Up to and including the line with "HALL pin OUT: D3 -> D0", output the records exactly as they appear.

(DATA FOR THIS EXERCISE begins)

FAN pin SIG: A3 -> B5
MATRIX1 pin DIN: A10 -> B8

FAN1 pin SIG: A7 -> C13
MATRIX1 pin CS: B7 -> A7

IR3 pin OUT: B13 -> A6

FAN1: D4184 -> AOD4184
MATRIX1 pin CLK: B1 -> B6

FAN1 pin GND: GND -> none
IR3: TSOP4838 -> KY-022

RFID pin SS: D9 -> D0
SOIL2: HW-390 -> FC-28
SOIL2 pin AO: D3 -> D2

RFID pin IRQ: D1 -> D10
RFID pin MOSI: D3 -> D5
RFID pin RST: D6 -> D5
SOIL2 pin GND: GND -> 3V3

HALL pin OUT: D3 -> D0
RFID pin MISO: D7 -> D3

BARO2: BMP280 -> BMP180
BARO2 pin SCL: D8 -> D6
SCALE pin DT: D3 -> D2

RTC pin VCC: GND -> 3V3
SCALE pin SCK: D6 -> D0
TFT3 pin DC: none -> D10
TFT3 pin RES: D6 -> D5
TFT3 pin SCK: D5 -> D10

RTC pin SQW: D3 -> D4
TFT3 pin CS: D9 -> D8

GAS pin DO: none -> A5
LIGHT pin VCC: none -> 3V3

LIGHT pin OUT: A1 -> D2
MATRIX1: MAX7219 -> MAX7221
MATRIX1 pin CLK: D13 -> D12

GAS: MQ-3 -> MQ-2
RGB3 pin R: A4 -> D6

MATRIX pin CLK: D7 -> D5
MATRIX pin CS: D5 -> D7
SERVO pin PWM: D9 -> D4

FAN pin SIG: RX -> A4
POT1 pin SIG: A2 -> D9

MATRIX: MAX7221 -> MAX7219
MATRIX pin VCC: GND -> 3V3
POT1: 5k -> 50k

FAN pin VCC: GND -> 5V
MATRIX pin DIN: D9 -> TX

(DATA FOR THIS EXERCISE ends)

# TASK RESPONSE:
FAN pin SIG: A3 -> B5
MATRIX1 pin DIN: A10 -> B8

FAN1 pin SIG: A7 -> C13
MATRIX1 pin CS: B7 -> A7

IR3 pin OUT: B13 -> A6

FAN1: D4184 -> AOD4184
MATRIX1 pin CLK: B1 -> B6

FAN1 pin GND: GND -> none
IR3: TSOP4838 -> KY-022

RFID pin SS: D9 -> D0
SOIL2: HW-390 -> FC-28
SOIL2 pin AO: D3 -> D2

RFID pin IRQ: D1 -> D10
RFID pin MOSI: D3 -> D5
RFID pin RST: D6 -> D5
SOIL2 pin GND: GND -> 3V3

HALL pin OUT: D3 -> D0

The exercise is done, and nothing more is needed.